• _What you will do_
All entries need to be written out again exactly, without their pictures.

Scene comparison data
◇ ◇ ◇

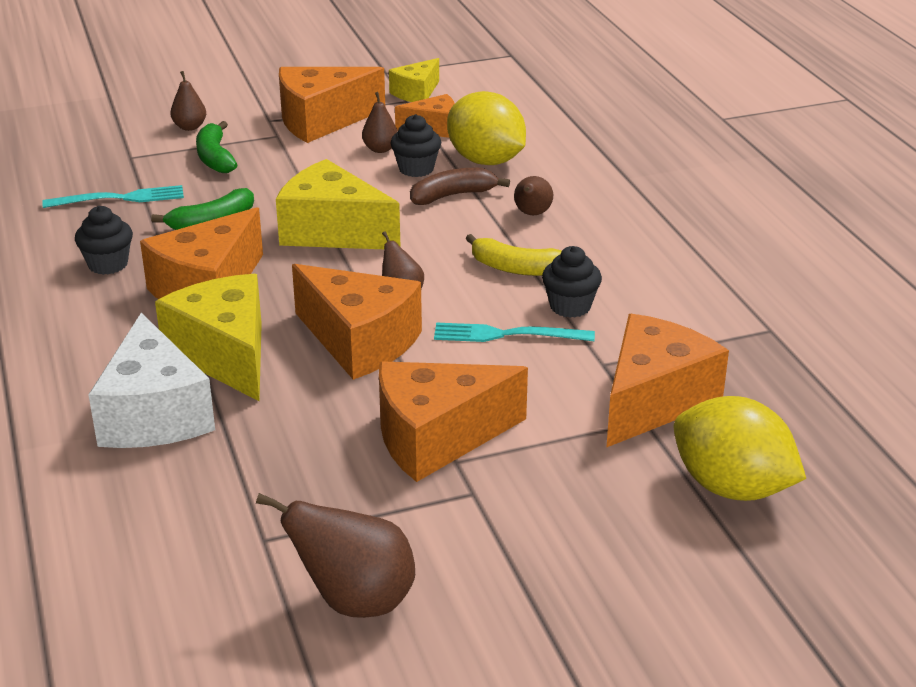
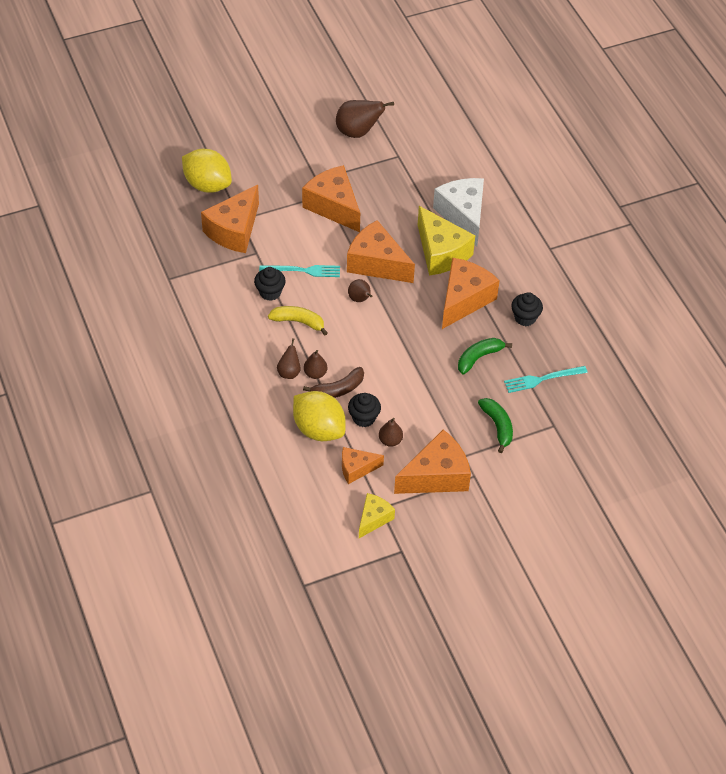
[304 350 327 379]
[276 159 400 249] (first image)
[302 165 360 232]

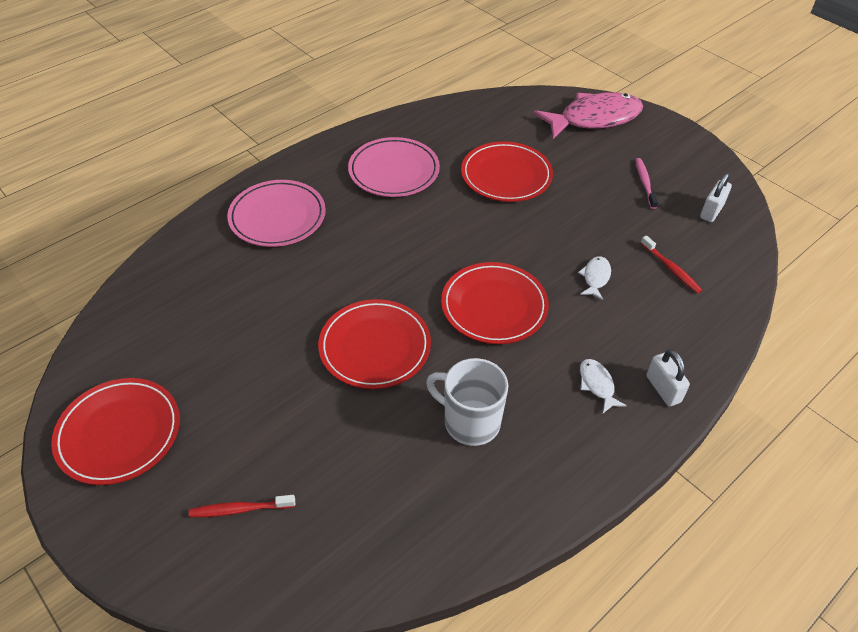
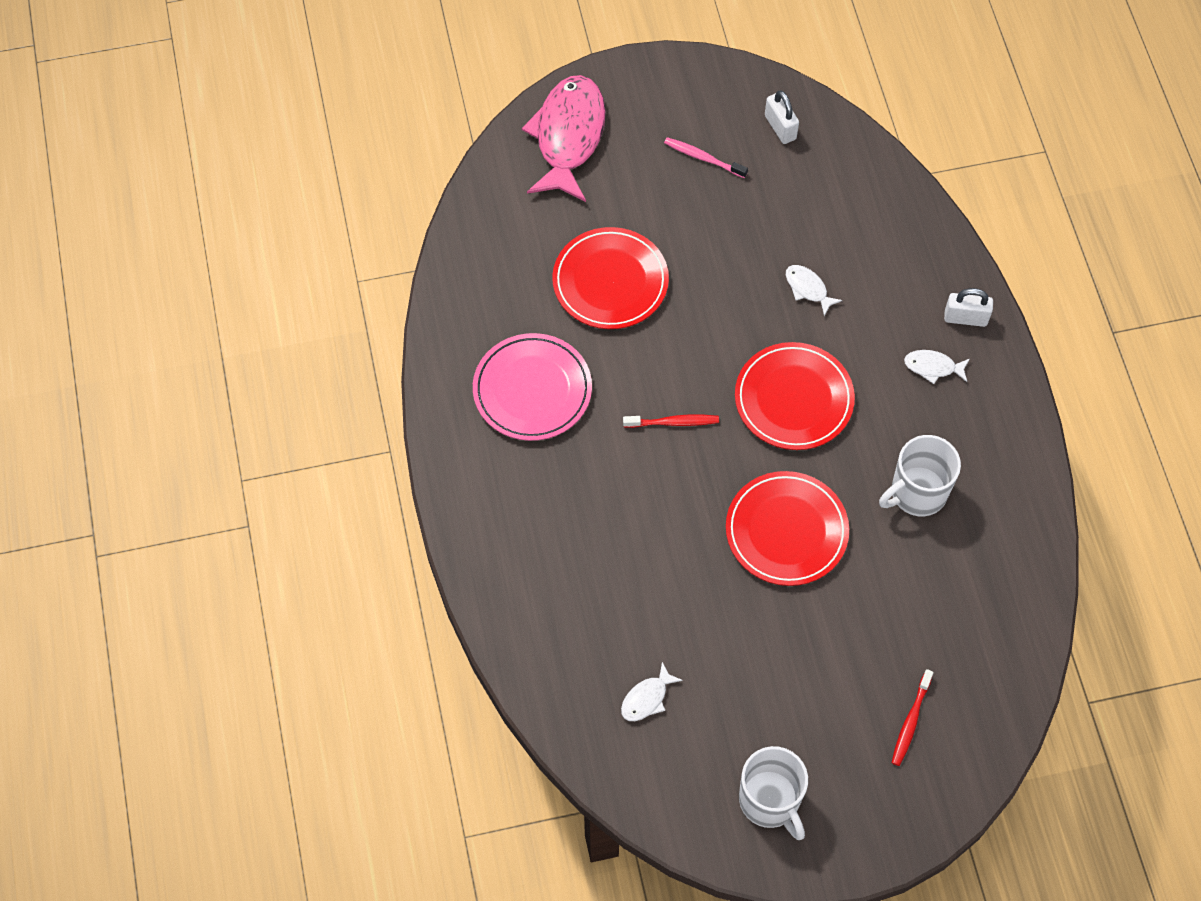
[227 180 326 247] (first image)
[623 414 719 428]
[739 746 808 840]
[621 662 683 721]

◇ ◇ ◇

• _Exercise result_
[304 350 327 379]
[276 159 400 249] (first image)
[302 165 360 232]

[227 180 326 247] (first image)
[623 414 719 428]
[739 746 808 840]
[621 662 683 721]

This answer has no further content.